╔══

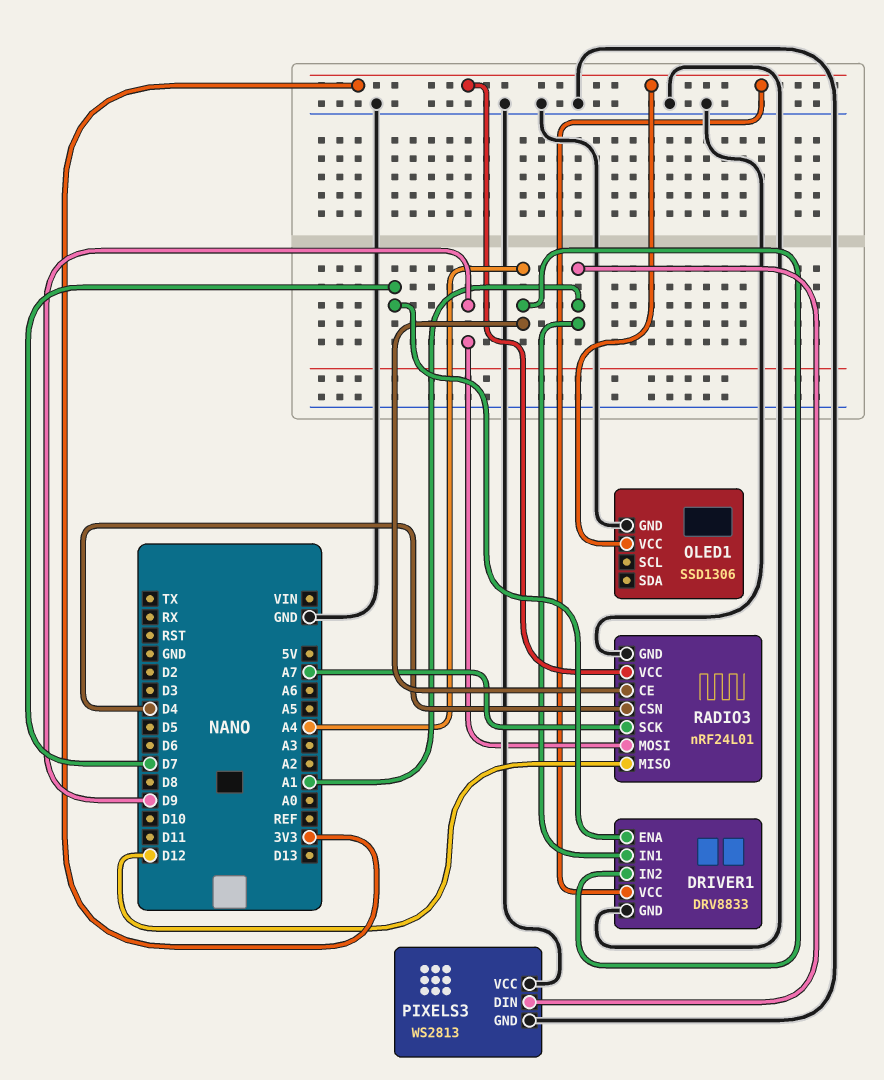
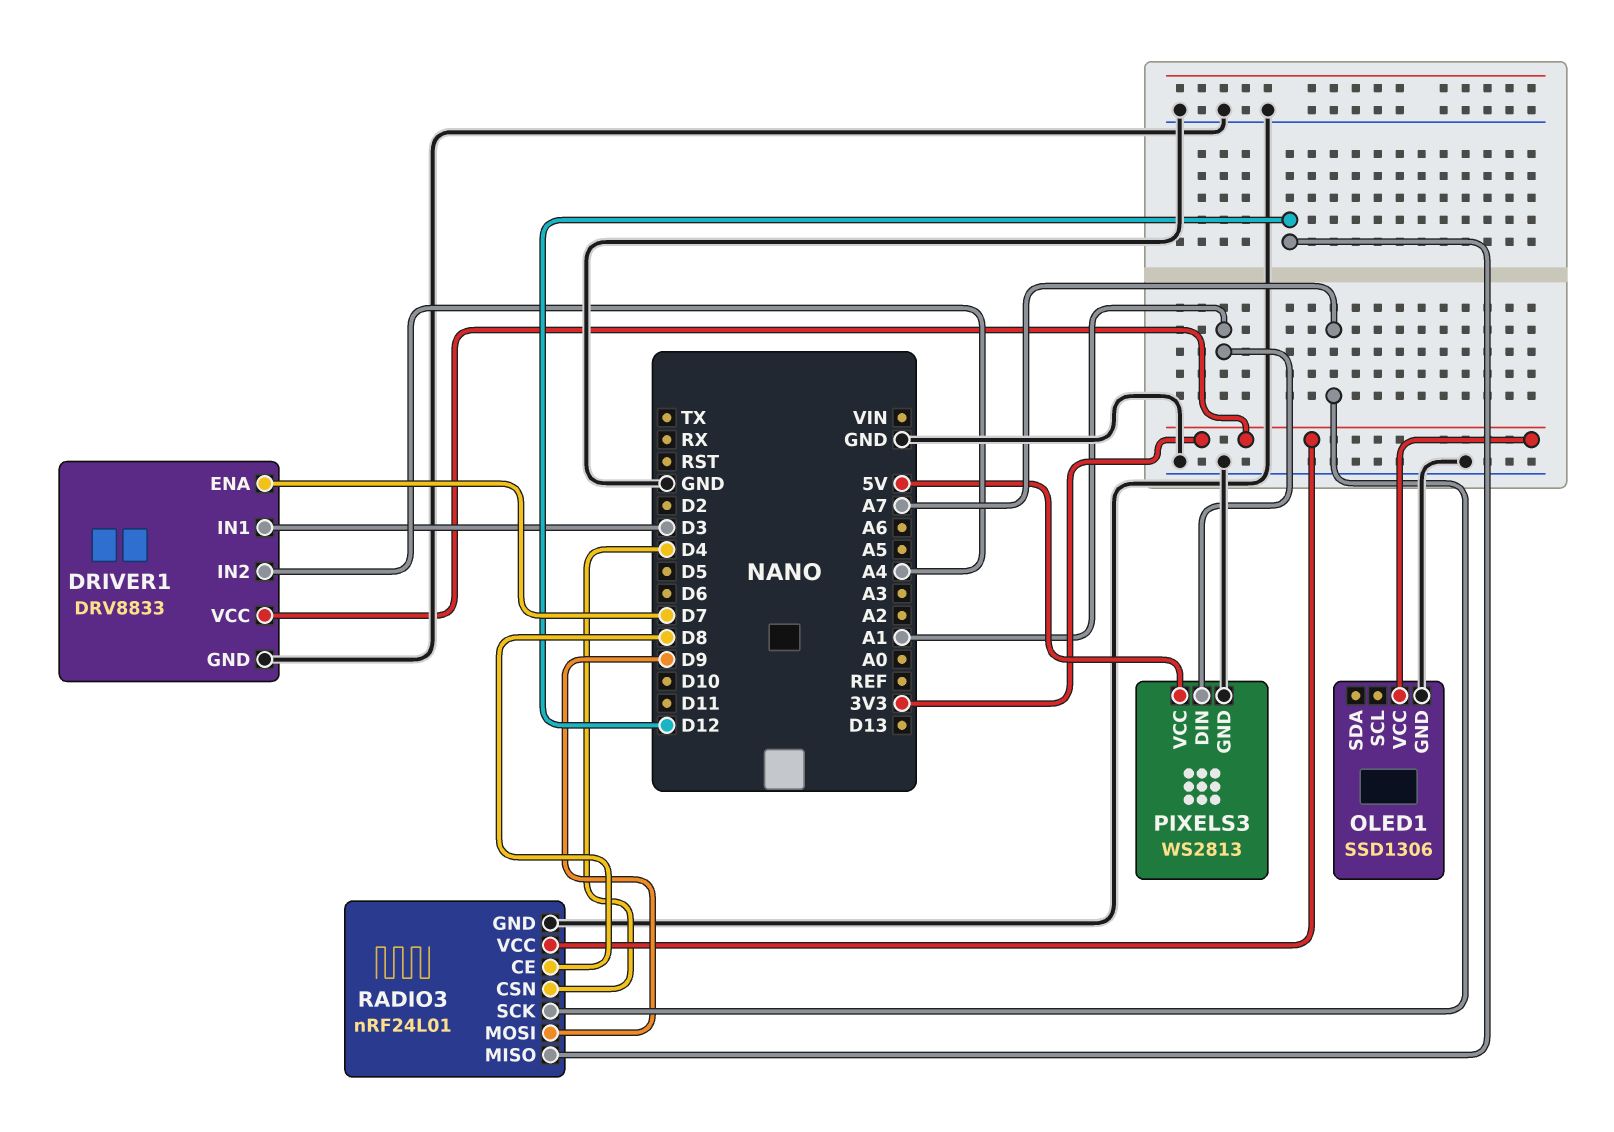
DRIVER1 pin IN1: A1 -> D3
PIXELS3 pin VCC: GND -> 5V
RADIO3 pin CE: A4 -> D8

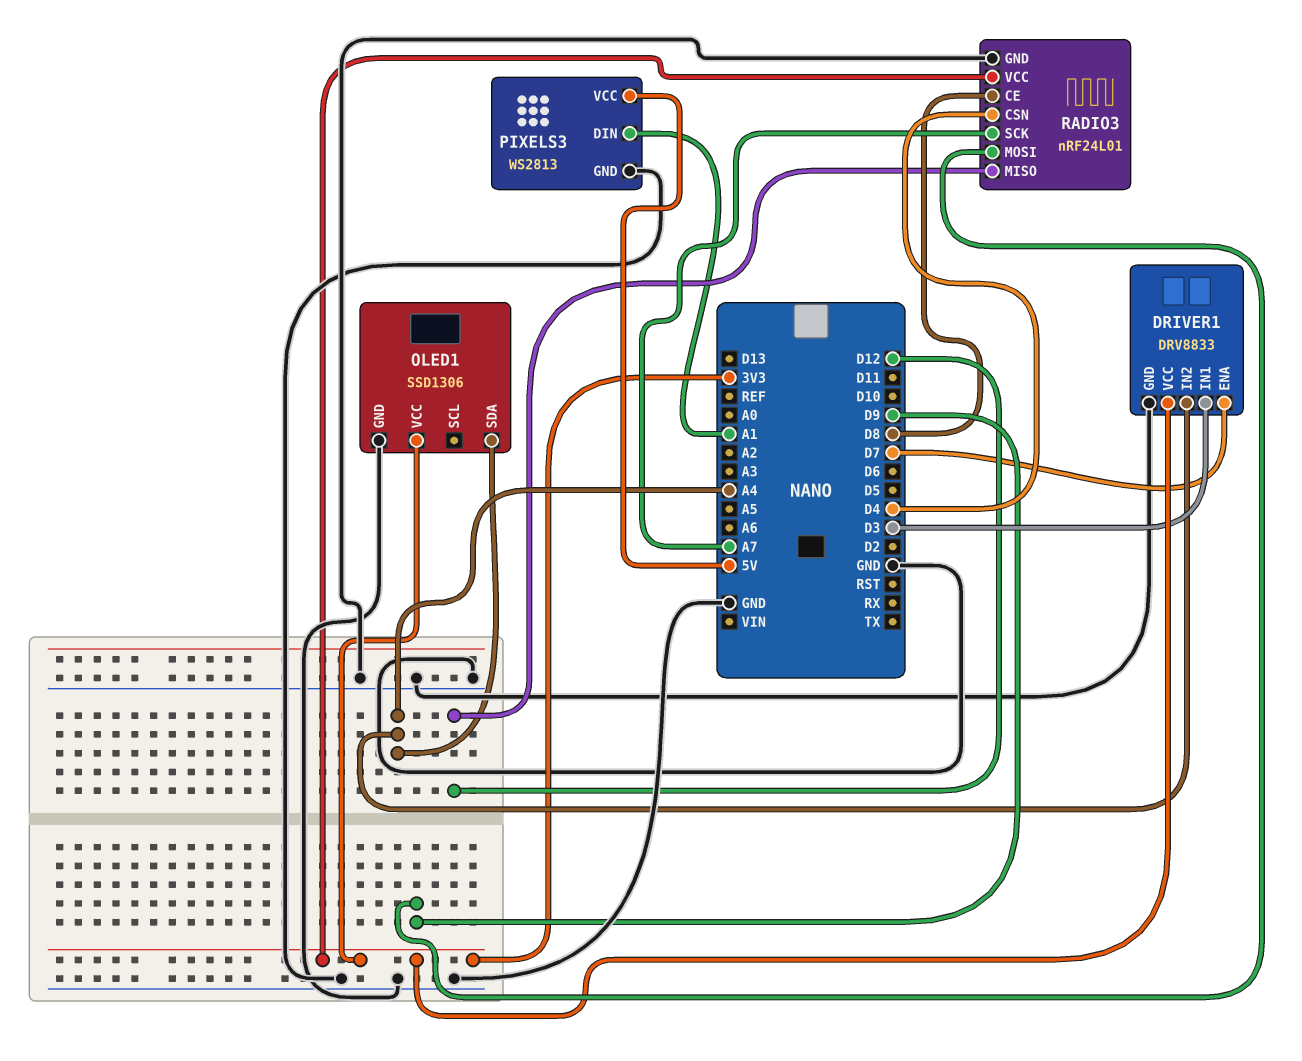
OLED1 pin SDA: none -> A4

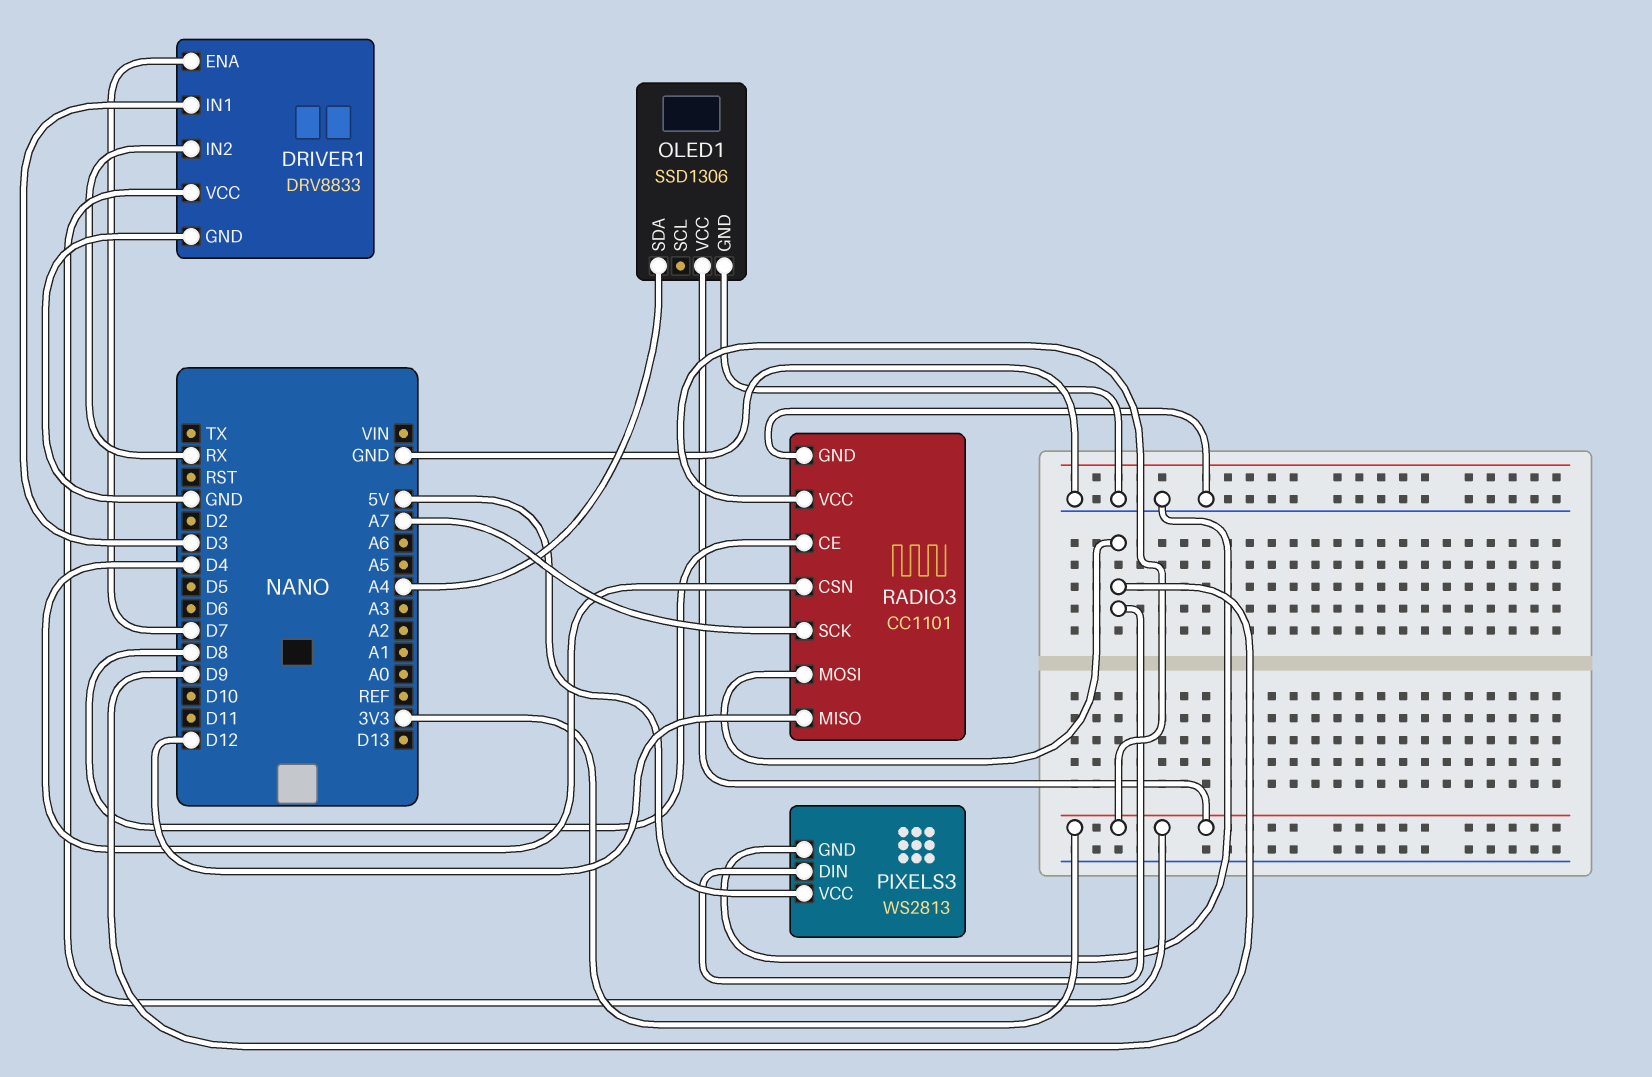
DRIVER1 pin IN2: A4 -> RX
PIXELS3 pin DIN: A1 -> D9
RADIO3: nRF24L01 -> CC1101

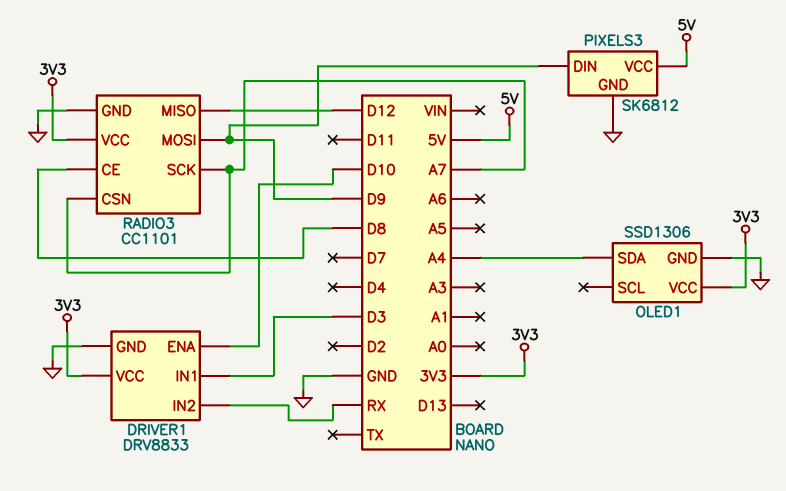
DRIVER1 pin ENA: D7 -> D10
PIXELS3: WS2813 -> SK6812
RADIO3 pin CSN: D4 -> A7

╚══
╔══

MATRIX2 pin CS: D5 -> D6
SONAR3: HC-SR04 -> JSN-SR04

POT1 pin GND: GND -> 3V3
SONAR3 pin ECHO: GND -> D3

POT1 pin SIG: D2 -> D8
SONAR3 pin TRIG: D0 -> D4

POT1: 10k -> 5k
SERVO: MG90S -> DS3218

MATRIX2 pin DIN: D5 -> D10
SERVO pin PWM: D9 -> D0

╚══

Task description - The stretch to restate runs from the line above containing "RADIO3: nRF24L01 -> CC1101" through the line containing "RADIO3 pin CSN: D4 -> A7". Copy it word for word, ends included, without pictures.

Problem solution -
RADIO3: nRF24L01 -> CC1101

DRIVER1 pin ENA: D7 -> D10
PIXELS3: WS2813 -> SK6812
RADIO3 pin CSN: D4 -> A7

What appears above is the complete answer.